START GIVEN RECORDS
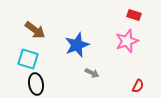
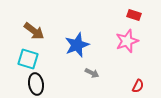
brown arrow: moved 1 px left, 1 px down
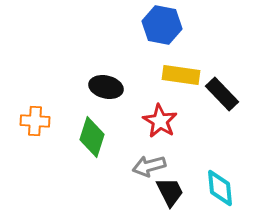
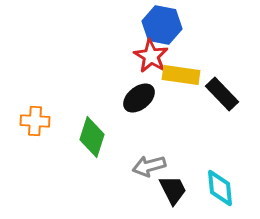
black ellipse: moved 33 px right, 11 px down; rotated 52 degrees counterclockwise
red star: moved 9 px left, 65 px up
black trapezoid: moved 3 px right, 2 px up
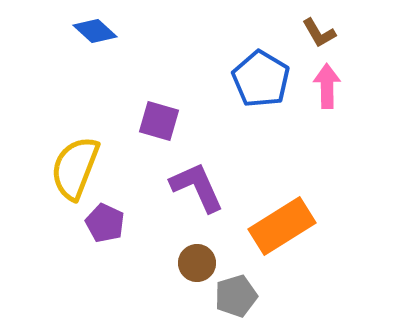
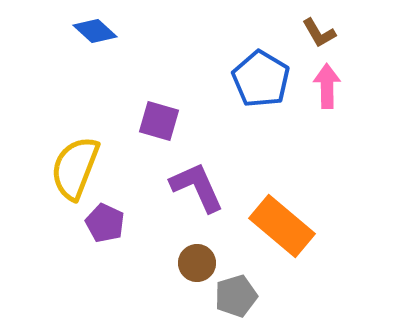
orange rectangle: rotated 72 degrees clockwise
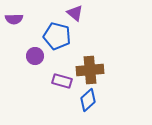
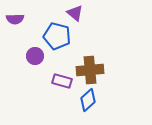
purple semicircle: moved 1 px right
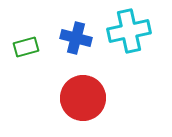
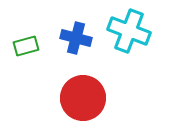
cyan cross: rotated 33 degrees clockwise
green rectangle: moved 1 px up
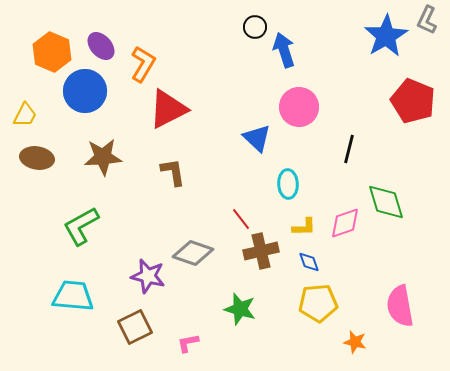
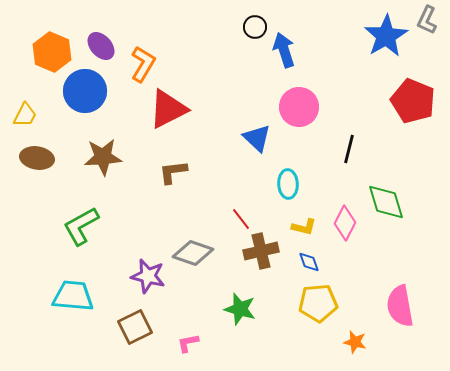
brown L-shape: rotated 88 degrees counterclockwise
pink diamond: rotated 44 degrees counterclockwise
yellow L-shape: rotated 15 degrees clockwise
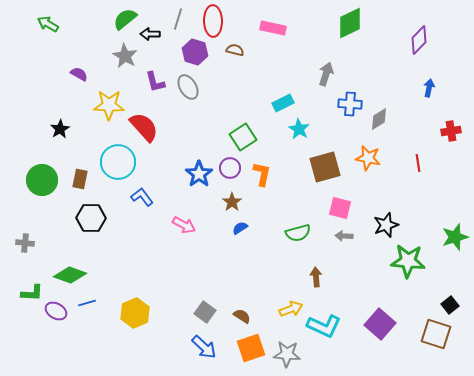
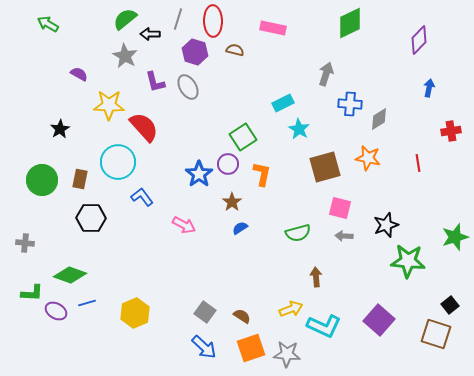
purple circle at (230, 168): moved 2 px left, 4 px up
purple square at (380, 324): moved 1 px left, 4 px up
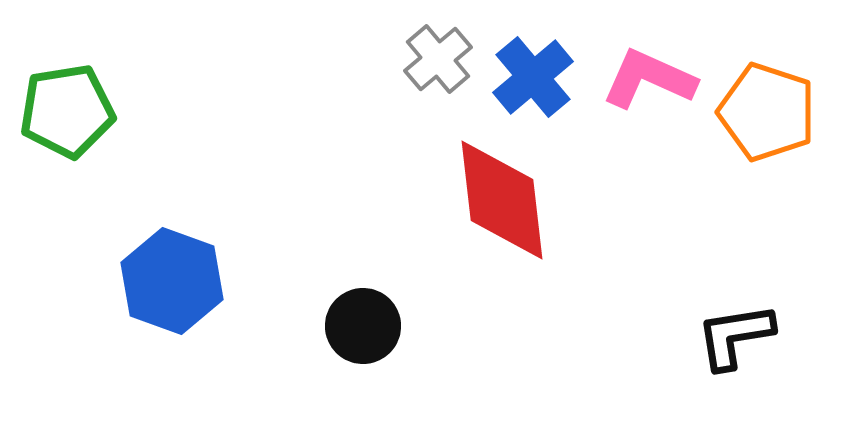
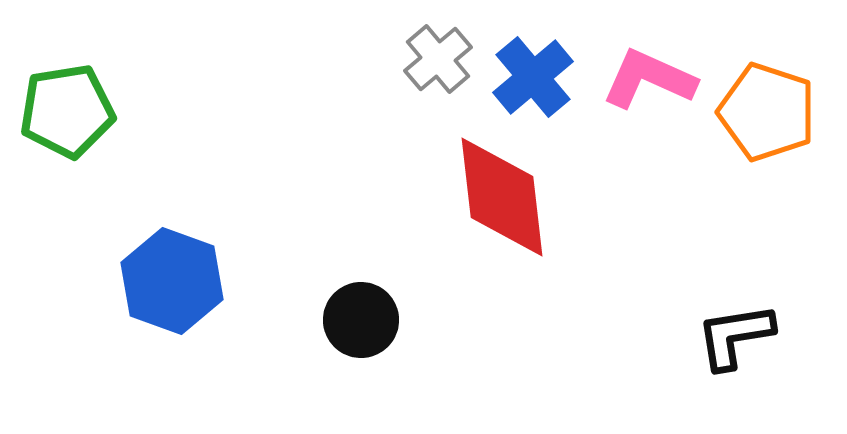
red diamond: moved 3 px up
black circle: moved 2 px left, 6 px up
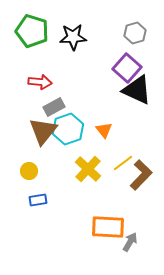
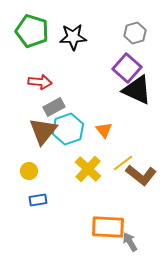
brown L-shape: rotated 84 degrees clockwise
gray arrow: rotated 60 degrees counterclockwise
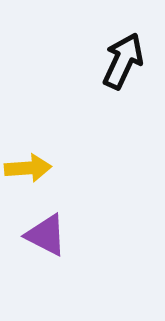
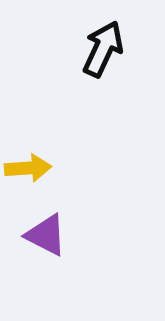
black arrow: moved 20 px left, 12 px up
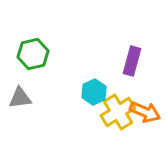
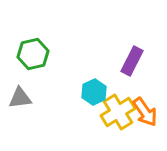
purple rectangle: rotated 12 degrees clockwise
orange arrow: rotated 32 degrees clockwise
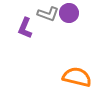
END GIVEN RECORDS
START GIVEN RECORDS
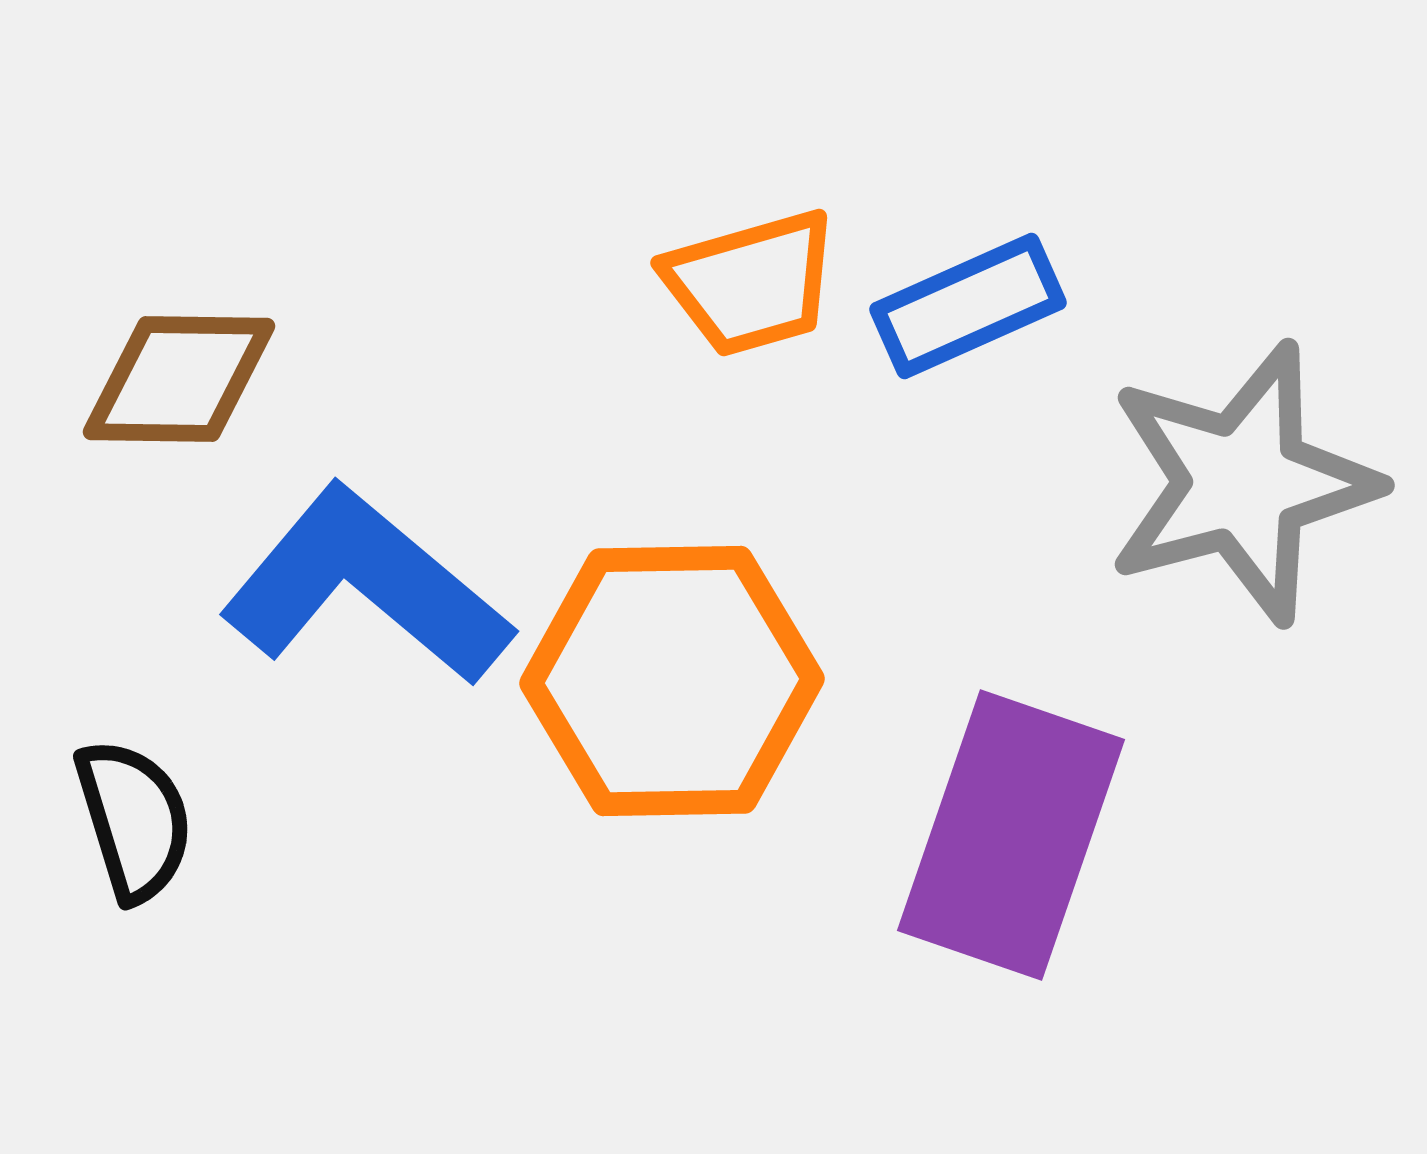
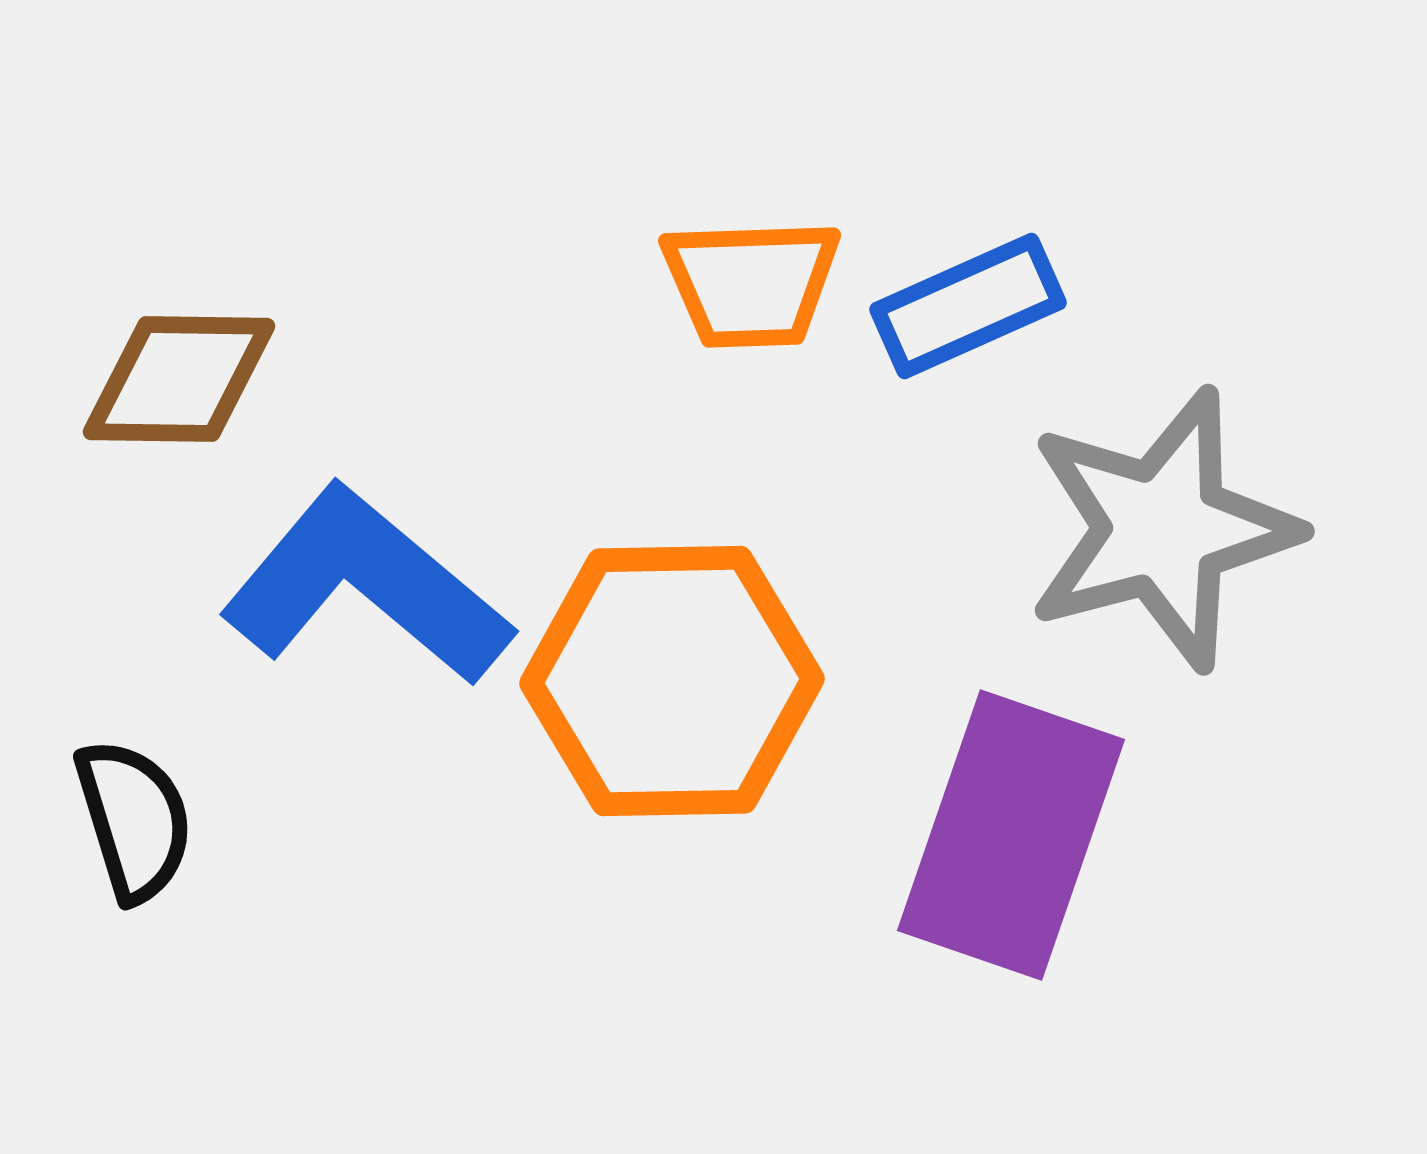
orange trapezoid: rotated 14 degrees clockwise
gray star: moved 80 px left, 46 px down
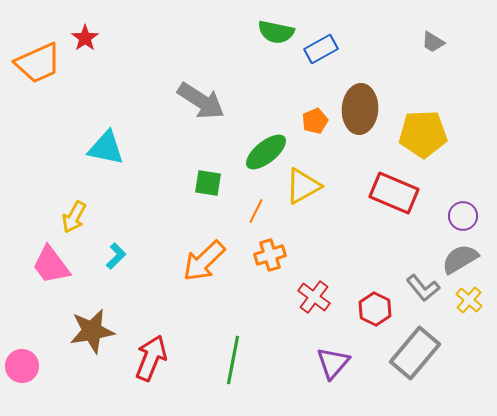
END GIVEN RECORDS
■ EXERCISE ■
Your task is to transcribe, with no changes, only the lines of the listing above that lie between the line holding "purple rectangle: rotated" and the line holding "orange arrow: rotated 32 degrees clockwise", inclusive.

■ WORKED SOLUTION ■
purple rectangle: rotated 12 degrees clockwise
orange arrow: rotated 32 degrees clockwise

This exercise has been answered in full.